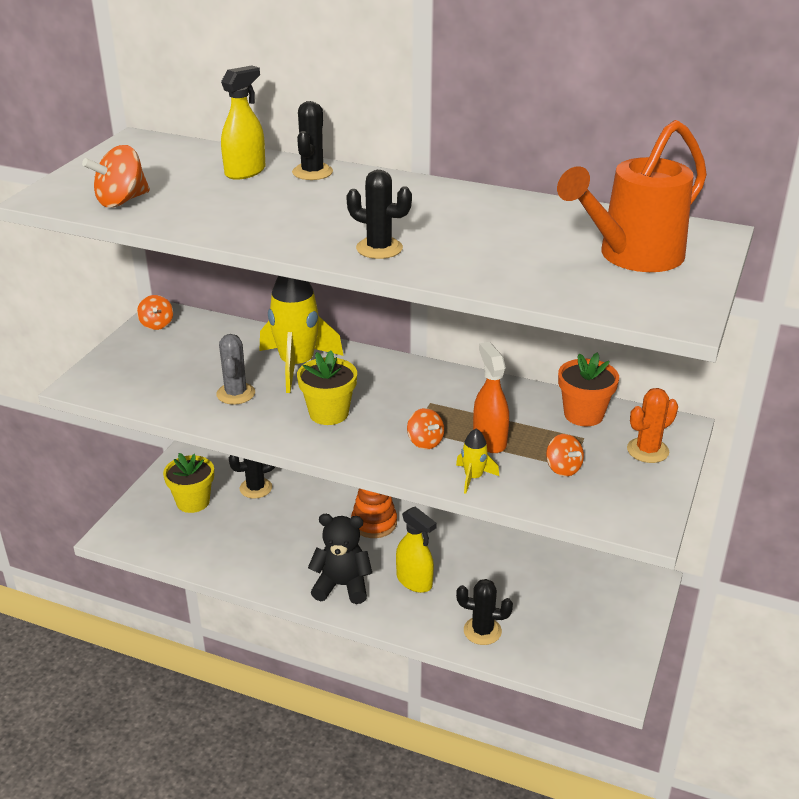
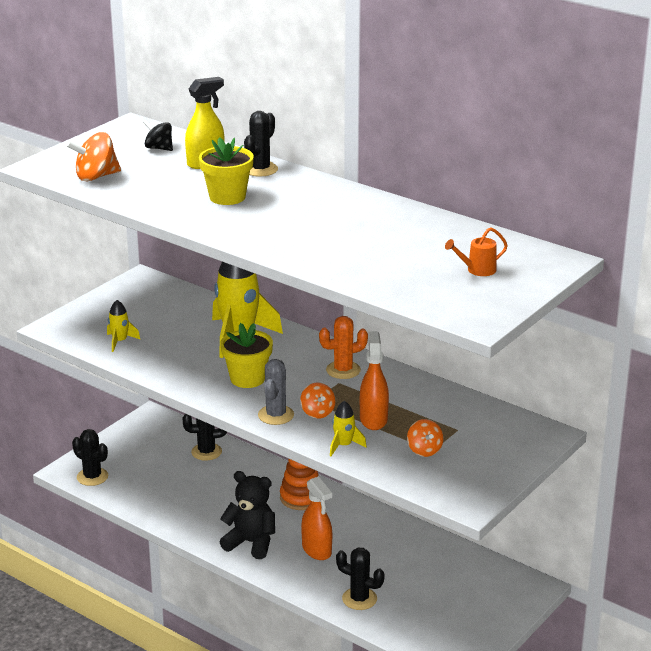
camera: 15 degrees right, 5 degrees down
(157, 324) = (134, 286): orange spinning top -> none
(165, 390) = (120, 341): none -> yellow rocket
(182, 161) = (159, 148): none -> black spinning top
(193, 502) = (147, 454): yellow flower pot -> yellow flower pot (227, 197)
(236, 394) = (177, 352): grey cactus -> grey cactus (276, 415)
(379, 248) = (276, 239): black cactus -> black cactus (92, 477)
(414, 581) = (317, 550): yellow spray bottle -> orange spray bottle
(583, 414) = (468, 411): orange flower pot -> none
(632, 256) = (477, 270): orange watering can -> orange watering can, size x0.41
(647, 450) = (507, 448): orange cactus -> orange cactus (343, 370)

** Your task **
A single number is expected: how many lines in the entries contain "yellow".

** Answer box **
3